─── Extracted data ───

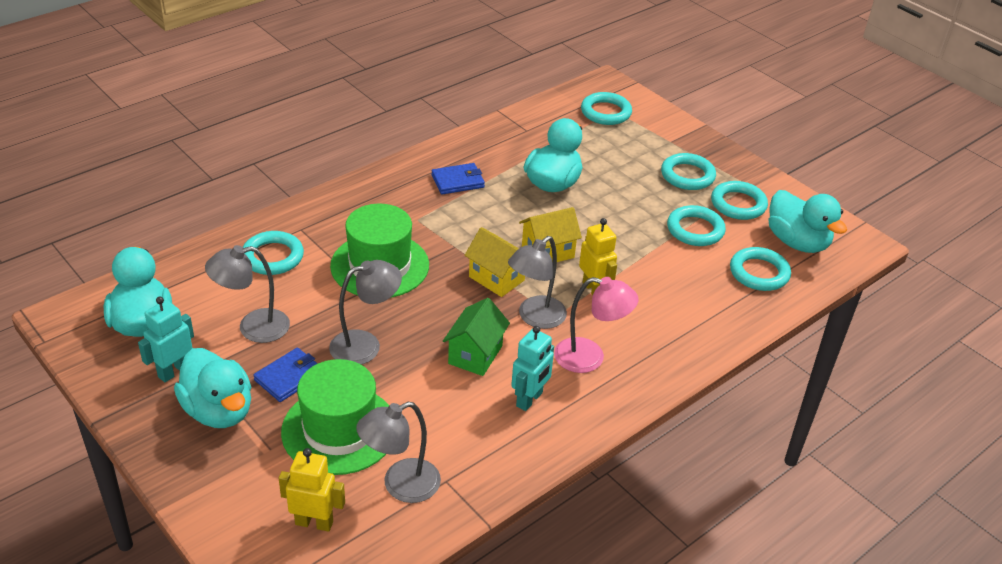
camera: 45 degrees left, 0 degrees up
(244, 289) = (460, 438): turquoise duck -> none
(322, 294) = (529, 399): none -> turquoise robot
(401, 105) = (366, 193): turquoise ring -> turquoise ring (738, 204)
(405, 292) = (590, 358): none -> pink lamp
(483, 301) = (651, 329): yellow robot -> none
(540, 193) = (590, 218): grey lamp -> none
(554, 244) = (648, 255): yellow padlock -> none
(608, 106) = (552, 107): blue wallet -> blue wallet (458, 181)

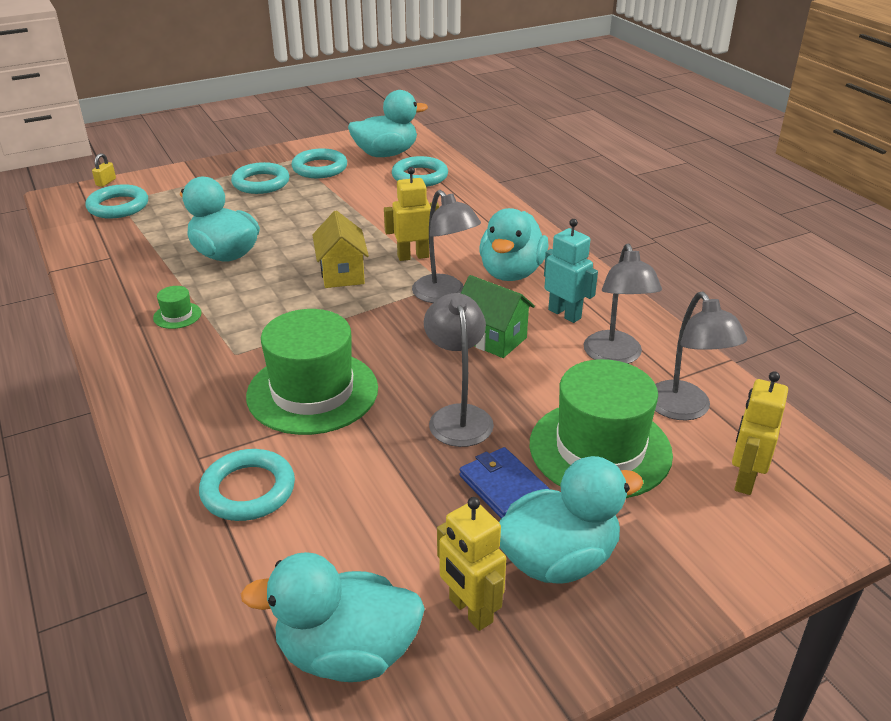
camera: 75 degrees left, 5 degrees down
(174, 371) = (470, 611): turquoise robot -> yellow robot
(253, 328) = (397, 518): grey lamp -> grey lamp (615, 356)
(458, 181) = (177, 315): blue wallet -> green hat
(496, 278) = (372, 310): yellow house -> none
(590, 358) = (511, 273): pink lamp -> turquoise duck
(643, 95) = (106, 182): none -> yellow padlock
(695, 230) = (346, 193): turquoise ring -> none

───

Task instructions — Write out every line from the entries where "camera" appears.

Completed task —
camera: 45 degrees left, 0 degrees up
camera: 75 degrees left, 5 degrees down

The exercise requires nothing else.